§ What is being asked: Set down the data that follows again, exactly as written.

§ Given records:

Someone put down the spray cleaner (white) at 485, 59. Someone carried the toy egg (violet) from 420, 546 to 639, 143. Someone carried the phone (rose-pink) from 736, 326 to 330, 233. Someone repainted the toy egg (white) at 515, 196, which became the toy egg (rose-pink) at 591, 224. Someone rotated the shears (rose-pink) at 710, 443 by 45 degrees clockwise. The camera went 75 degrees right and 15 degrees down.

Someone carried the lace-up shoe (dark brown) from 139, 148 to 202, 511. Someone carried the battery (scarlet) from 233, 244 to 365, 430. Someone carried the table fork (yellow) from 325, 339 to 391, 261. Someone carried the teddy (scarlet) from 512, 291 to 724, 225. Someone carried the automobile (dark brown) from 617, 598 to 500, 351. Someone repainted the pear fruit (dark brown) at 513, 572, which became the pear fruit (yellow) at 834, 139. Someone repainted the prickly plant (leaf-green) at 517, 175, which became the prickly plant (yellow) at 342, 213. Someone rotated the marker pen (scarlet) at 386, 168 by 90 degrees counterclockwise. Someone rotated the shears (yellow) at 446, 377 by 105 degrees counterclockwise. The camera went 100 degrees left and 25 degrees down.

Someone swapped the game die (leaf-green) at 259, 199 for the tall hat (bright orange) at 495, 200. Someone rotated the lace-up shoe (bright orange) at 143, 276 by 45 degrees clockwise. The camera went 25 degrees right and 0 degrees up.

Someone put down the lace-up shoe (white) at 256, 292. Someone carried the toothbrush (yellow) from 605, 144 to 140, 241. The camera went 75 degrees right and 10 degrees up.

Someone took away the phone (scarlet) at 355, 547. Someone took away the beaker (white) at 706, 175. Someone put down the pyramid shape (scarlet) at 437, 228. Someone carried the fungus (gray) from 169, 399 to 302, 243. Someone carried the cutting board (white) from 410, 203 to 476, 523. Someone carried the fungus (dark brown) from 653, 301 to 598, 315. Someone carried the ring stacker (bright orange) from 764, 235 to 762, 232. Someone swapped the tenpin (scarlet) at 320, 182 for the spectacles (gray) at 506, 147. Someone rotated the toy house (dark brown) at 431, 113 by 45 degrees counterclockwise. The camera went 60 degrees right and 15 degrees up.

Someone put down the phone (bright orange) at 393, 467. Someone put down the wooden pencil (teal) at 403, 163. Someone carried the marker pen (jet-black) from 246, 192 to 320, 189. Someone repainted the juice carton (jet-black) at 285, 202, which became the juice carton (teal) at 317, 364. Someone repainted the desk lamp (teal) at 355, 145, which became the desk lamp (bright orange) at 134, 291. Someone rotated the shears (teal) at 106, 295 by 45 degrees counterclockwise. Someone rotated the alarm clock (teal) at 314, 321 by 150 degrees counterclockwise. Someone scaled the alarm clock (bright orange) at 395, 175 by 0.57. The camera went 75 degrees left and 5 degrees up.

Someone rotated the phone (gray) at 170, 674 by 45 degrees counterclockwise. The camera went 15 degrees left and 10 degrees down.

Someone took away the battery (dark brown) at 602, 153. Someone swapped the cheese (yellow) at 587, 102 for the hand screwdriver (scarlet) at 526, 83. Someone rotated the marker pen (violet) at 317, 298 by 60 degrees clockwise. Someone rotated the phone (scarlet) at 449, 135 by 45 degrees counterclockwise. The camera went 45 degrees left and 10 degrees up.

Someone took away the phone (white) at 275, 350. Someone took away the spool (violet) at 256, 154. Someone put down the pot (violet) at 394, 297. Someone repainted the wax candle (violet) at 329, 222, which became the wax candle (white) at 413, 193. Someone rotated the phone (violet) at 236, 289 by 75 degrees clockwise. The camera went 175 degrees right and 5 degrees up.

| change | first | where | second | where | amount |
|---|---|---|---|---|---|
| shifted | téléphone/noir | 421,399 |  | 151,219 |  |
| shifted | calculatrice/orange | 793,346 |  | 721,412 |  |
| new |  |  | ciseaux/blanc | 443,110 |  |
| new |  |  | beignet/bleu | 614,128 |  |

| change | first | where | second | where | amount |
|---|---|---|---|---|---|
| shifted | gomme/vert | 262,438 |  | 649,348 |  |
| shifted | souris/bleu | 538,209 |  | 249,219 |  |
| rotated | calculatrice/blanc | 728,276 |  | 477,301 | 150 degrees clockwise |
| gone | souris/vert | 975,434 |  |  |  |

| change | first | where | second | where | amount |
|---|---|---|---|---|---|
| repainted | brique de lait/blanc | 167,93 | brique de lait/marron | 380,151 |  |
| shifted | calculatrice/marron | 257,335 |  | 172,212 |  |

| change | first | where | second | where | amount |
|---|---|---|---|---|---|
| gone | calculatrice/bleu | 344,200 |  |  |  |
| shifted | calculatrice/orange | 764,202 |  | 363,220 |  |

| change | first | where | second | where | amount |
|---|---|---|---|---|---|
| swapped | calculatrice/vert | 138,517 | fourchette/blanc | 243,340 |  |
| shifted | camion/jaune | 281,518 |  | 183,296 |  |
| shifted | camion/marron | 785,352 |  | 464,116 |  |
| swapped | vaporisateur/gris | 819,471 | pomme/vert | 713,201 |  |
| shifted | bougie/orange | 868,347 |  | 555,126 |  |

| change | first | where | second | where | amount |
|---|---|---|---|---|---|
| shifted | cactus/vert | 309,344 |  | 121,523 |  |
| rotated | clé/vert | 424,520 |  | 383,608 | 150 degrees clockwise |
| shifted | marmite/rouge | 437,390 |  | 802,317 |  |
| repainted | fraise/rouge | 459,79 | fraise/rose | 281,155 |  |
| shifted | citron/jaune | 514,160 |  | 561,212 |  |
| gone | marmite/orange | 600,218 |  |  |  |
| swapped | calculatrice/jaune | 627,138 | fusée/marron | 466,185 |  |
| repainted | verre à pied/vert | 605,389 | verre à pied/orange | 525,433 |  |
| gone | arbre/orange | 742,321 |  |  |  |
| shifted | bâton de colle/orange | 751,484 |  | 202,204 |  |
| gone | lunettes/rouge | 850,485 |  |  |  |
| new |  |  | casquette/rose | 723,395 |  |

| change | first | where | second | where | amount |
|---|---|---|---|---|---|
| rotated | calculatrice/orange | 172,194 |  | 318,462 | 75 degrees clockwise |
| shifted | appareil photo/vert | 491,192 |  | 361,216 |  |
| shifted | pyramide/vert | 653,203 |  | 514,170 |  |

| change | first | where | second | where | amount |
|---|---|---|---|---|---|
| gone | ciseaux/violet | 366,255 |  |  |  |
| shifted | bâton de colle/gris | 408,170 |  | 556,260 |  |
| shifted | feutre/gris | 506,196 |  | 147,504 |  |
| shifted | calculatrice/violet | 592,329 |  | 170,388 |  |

§ Written solution:
Someone put down the spray cleaner (white) at 485, 59. Someone carried the toy egg (violet) from 420, 546 to 639, 143. Someone carried the phone (rose-pink) from 736, 326 to 330, 233. Someone repainted the toy egg (white) at 515, 196, which became the toy egg (rose-pink) at 591, 224. Someone rotated the shears (rose-pink) at 710, 443 by 45 degrees clockwise. The camera went 75 degrees right and 15 degrees down.

Someone carried the lace-up shoe (dark brown) from 139, 148 to 202, 511. Someone carried the battery (scarlet) from 233, 244 to 365, 430. Someone carried the table fork (yellow) from 325, 339 to 391, 261. Someone carried the teddy (scarlet) from 512, 291 to 724, 225. Someone carried the automobile (dark brown) from 617, 598 to 500, 351. Someone repainted the pear fruit (dark brown) at 513, 572, which became the pear fruit (yellow) at 834, 139. Someone repainted the prickly plant (leaf-green) at 517, 175, which became the prickly plant (yellow) at 342, 213. Someone rotated the marker pen (scarlet) at 386, 168 by 90 degrees counterclockwise. Someone rotated the shears (yellow) at 446, 377 by 105 degrees counterclockwise. The camera went 100 degrees left and 25 degrees down.

Someone swapped the game die (leaf-green) at 259, 199 for the tall hat (bright orange) at 495, 200. Someone rotated the lace-up shoe (bright orange) at 143, 276 by 45 degrees clockwise. The camera went 25 degrees right and 0 degrees up.

Someone put down the lace-up shoe (white) at 256, 292. Someone carried the toothbrush (yellow) from 605, 144 to 140, 241. The camera went 75 degrees right and 10 degrees up.

Someone took away the phone (scarlet) at 355, 547. Someone took away the beaker (white) at 706, 175. Someone put down the pyramid shape (scarlet) at 437, 228. Someone carried the fungus (gray) from 169, 399 to 302, 243. Someone carried the cutting board (white) from 410, 203 to 476, 523. Someone carried the fungus (dark brown) from 653, 301 to 598, 315. Someone carried the ring stacker (bright orange) from 764, 235 to 762, 232. Someone swapped the tenpin (scarlet) at 320, 182 for the spectacles (gray) at 506, 147. Someone rotated the toy house (dark brown) at 431, 113 by 45 degrees counterclockwise. The camera went 60 degrees right and 15 degrees up.

Someone put down the phone (bright orange) at 393, 467. Someone put down the wooden pencil (teal) at 403, 163. Someone carried the marker pen (jet-black) from 246, 192 to 320, 189. Someone repainted the juice carton (jet-black) at 285, 202, which became the juice carton (teal) at 317, 364. Someone repainted the desk lamp (teal) at 355, 145, which became the desk lamp (bright orange) at 134, 291. Someone rotated the shears (teal) at 106, 295 by 45 degrees counterclockwise. Someone rotated the alarm clock (teal) at 314, 321 by 150 degrees counterclockwise. Someone scaled the alarm clock (bright orange) at 395, 175 by 0.57. The camera went 75 degrees left and 5 degrees up.

Someone rotated the phone (gray) at 170, 674 by 45 degrees counterclockwise. The camera went 15 degrees left and 10 degrees down.

Someone took away the battery (dark brown) at 602, 153. Someone swapped the cheese (yellow) at 587, 102 for the hand screwdriver (scarlet) at 526, 83. Someone rotated the marker pen (violet) at 317, 298 by 60 degrees clockwise. Someone rotated the phone (scarlet) at 449, 135 by 45 degrees counterclockwise. The camera went 45 degrees left and 10 degrees up.

Someone took away the phone (white) at 275, 350. Someone took away the spool (violet) at 256, 154. Someone put down the pot (violet) at 394, 297. Someone repainted the wax candle (violet) at 329, 222, which became the wax candle (white) at 413, 193. Someone rotated the phone (violet) at 236, 289 by 75 degrees clockwise. The camera went 175 degrees right and 5 degrees up.

| change | first | where | second | where | amount |
|---|---|---|---|---|---|
| shifted | téléphone/noir | 421,399 |  | 151,219 |  |
| shifted | calculatrice/orange | 793,346 |  | 721,412 |  |
| new |  |  | ciseaux/blanc | 443,110 |  |
| new |  |  | beignet/bleu | 614,128 |  |

| change | first | where | second | where | amount |
|---|---|---|---|---|---|
| shifted | gomme/vert | 262,438 |  | 649,348 |  |
| shifted | souris/bleu | 538,209 |  | 249,219 |  |
| rotated | calculatrice/blanc | 728,276 |  | 477,301 | 150 degrees clockwise |
| gone | souris/vert | 975,434 |  |  |  |

| change | first | where | second | where | amount |
|---|---|---|---|---|---|
| repainted | brique de lait/blanc | 167,93 | brique de lait/marron | 380,151 |  |
| shifted | calculatrice/marron | 257,335 |  | 172,212 |  |

| change | first | where | second | where | amount |
|---|---|---|---|---|---|
| gone | calculatrice/bleu | 344,200 |  |  |  |
| shifted | calculatrice/orange | 764,202 |  | 363,220 |  |

| change | first | where | second | where | amount |
|---|---|---|---|---|---|
| swapped | calculatrice/vert | 138,517 | fourchette/blanc | 243,340 |  |
| shifted | camion/jaune | 281,518 |  | 183,296 |  |
| shifted | camion/marron | 785,352 |  | 464,116 |  |
| swapped | vaporisateur/gris | 819,471 | pomme/vert | 713,201 |  |
| shifted | bougie/orange | 868,347 |  | 555,126 |  |

| change | first | where | second | where | amount |
|---|---|---|---|---|---|
| shifted | cactus/vert | 309,344 |  | 121,523 |  |
| rotated | clé/vert | 424,520 |  | 383,608 | 150 degrees clockwise |
| shifted | marmite/rouge | 437,390 |  | 802,317 |  |
| repainted | fraise/rouge | 459,79 | fraise/rose | 281,155 |  |
| shifted | citron/jaune | 514,160 |  | 561,212 |  |
| gone | marmite/orange | 600,218 |  |  |  |
| swapped | calculatrice/jaune | 627,138 | fusée/marron | 466,185 |  |
| repainted | verre à pied/vert | 605,389 | verre à pied/orange | 525,433 |  |
| gone | arbre/orange | 742,321 |  |  |  |
| shifted | bâton de colle/orange | 751,484 |  | 202,204 |  |
| gone | lunettes/rouge | 850,485 |  |  |  |
| new |  |  | casquette/rose | 723,395 |  |

| change | first | where | second | where | amount |
|---|---|---|---|---|---|
| rotated | calculatrice/orange | 172,194 |  | 318,462 | 75 degrees clockwise |
| shifted | appareil photo/vert | 491,192 |  | 361,216 |  |
| shifted | pyramide/vert | 653,203 |  | 514,170 |  |

| change | first | where | second | where | amount |
|---|---|---|---|---|---|
| gone | ciseaux/violet | 366,255 |  |  |  |
| shifted | bâton de colle/gris | 408,170 |  | 556,260 |  |
| shifted | feutre/gris | 506,196 |  | 147,504 |  |
| shifted | calculatrice/violet | 592,329 |  | 170,388 |  |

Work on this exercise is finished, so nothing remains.